• [RECORDED INFORMATION]
☆ ☆ ☆ ☆ ☆ ☆ ☆

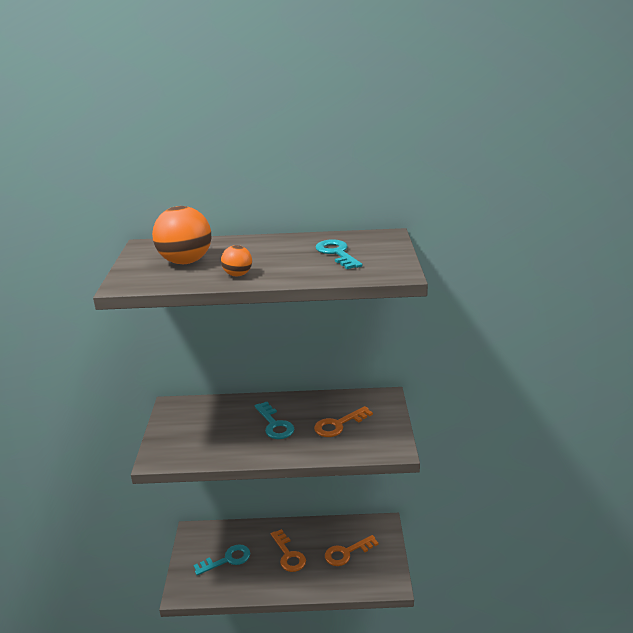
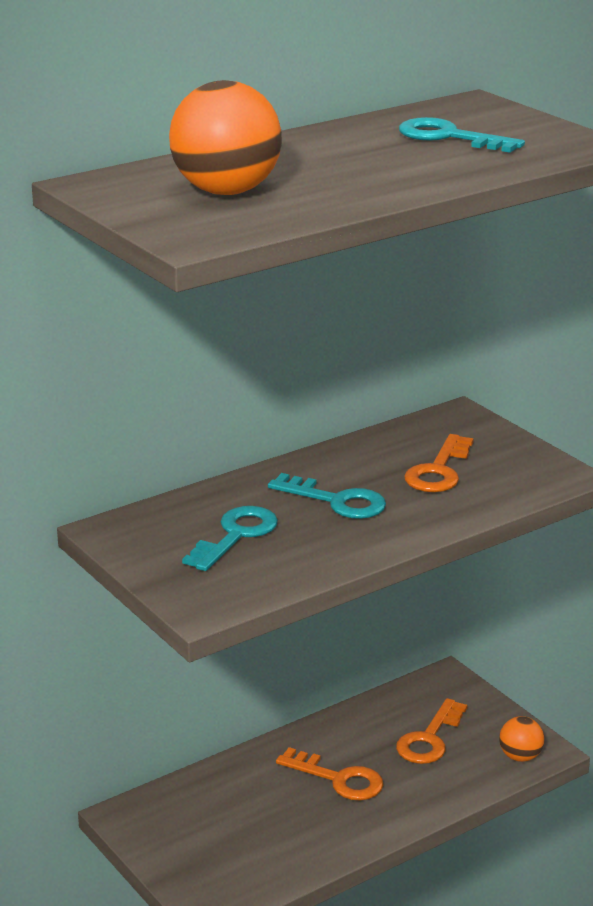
camera: 35 degrees left, 0 degrees up
(227, 559) = (240, 827): turquoise key -> turquoise key (236, 535)
(238, 275) = (356, 191): orange ball -> orange ball (520, 756)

☆ ☆ ☆ ☆ ☆ ☆ ☆

• [TASK PROMPT]
Return the material exactly as written, except for any pictures it holds.

• [WORKED SOLUTION]
camera: 35 degrees left, 0 degrees up
(227, 559) = (240, 827): turquoise key -> turquoise key (236, 535)
(238, 275) = (356, 191): orange ball -> orange ball (520, 756)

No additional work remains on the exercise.